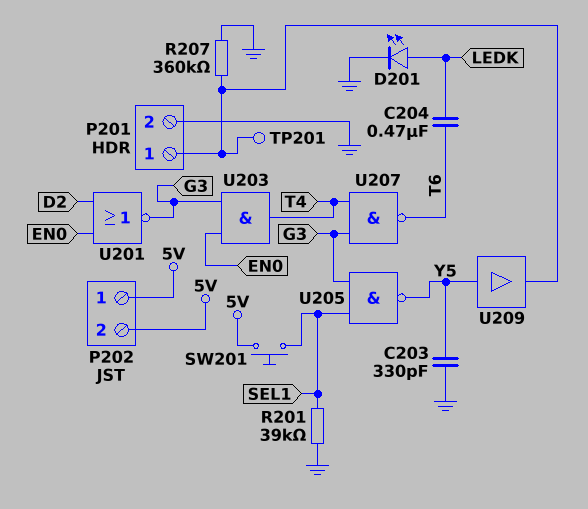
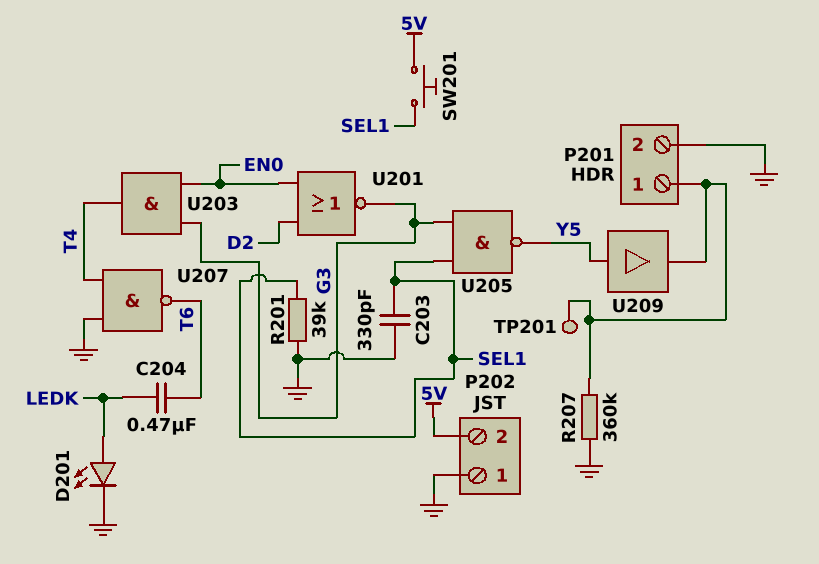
C203: 330pF (GND, Y5) -> 330pF (GND, SEL1)
P202 pin 1: 5V -> GND
U207: NAND (in G3, in T4, out T6) -> NAND (in GND, in T4, out T6)

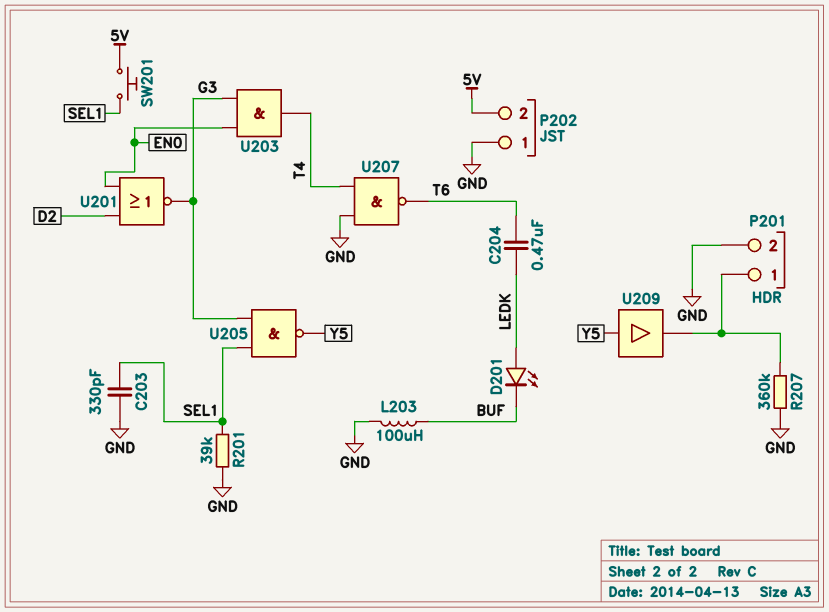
D201: LED (A LEDK, K GND) -> LED (A LEDK, K BUF)
L203: none -> 100uH (BUF, GND)
TP201: test point (P201/1) -> none

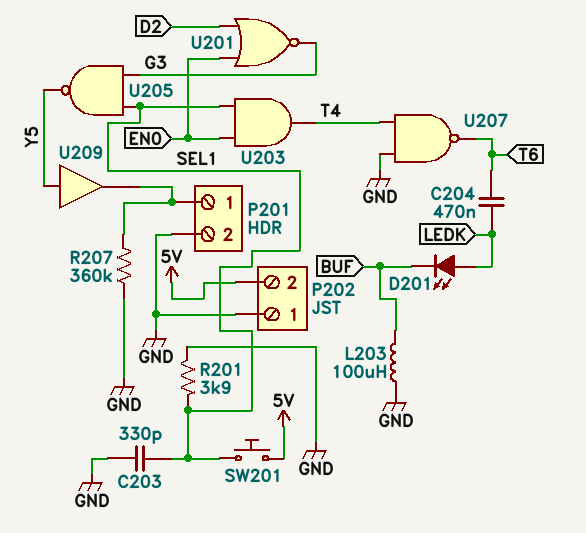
R201: 39k (GND, SEL1) -> 3.9k (GND, SEL1)
U203: AND (in EN0, in G3, out T4) -> AND (in EN0, in SEL1, out T4)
..............................
## Exercise
Word for word, restate the lines from the line containing "TP201: test point (P201/1) -> none" through the end of the data, including the first and last of them. Pictures stay out.

## Result of the exercise
TP201: test point (P201/1) -> none

R201: 39k (GND, SEL1) -> 3.9k (GND, SEL1)
U203: AND (in EN0, in G3, out T4) -> AND (in EN0, in SEL1, out T4)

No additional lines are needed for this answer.